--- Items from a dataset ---
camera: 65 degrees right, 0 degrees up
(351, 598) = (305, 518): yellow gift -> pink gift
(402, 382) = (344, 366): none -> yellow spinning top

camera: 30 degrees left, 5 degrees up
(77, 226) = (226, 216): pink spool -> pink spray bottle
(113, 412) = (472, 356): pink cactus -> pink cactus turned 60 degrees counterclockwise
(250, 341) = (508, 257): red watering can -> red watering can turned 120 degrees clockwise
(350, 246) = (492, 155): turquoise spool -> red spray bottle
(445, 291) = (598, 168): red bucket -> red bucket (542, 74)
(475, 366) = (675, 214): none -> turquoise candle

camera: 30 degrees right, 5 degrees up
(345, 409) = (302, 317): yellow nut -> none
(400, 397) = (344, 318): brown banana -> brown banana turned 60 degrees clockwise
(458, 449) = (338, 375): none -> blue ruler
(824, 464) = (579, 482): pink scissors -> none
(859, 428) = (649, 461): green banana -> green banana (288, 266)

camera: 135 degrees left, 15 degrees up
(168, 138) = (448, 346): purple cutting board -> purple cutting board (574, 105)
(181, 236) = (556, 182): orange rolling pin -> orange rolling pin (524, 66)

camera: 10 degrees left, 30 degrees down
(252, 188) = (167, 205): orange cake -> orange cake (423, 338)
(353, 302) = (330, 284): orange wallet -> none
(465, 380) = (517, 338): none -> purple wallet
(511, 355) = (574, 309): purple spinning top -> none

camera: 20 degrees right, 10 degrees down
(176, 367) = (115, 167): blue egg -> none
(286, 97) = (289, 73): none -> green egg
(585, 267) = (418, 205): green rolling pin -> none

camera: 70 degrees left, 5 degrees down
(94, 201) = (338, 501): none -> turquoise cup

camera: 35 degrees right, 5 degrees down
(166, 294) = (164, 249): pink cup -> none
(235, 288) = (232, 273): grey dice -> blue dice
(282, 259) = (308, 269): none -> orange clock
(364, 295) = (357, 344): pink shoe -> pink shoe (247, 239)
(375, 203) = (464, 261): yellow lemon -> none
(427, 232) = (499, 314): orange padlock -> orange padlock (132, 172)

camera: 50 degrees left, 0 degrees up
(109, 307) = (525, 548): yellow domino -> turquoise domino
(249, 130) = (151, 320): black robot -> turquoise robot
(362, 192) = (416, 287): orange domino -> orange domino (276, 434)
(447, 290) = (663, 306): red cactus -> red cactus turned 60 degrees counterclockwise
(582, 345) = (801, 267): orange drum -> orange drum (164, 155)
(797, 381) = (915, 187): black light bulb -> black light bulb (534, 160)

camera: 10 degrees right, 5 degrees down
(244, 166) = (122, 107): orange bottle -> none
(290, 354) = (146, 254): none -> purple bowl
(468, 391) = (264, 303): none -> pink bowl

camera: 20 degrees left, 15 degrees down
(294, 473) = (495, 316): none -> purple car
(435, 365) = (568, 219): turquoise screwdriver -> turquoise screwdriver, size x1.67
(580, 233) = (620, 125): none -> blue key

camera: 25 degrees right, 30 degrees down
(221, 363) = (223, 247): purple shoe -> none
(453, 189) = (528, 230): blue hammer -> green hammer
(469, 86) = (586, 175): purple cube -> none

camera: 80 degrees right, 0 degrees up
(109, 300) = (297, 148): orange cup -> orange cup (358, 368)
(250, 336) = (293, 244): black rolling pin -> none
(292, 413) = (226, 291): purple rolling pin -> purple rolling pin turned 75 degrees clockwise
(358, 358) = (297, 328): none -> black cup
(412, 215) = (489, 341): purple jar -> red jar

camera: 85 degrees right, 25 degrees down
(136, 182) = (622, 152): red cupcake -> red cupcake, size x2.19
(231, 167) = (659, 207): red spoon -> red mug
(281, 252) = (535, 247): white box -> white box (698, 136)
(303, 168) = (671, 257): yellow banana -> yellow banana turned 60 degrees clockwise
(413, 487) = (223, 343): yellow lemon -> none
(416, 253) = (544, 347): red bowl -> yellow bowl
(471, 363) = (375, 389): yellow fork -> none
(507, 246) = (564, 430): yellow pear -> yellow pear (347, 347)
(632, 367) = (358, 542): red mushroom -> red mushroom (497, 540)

--- Exercise requirements ---
A verbatim transcription is needed of the lines above, starting at the line with "(358, 358) = (297, 328): none -> black cup" and ending at the line with "(416, 253) = (544, 347): red", both included, and of nothing else.

--- Answer below ---
(358, 358) = (297, 328): none -> black cup
(412, 215) = (489, 341): purple jar -> red jar

camera: 85 degrees right, 25 degrees down
(136, 182) = (622, 152): red cupcake -> red cupcake, size x2.19
(231, 167) = (659, 207): red spoon -> red mug
(281, 252) = (535, 247): white box -> white box (698, 136)
(303, 168) = (671, 257): yellow banana -> yellow banana turned 60 degrees clockwise
(413, 487) = (223, 343): yellow lemon -> none
(416, 253) = (544, 347): red bowl -> yellow bowl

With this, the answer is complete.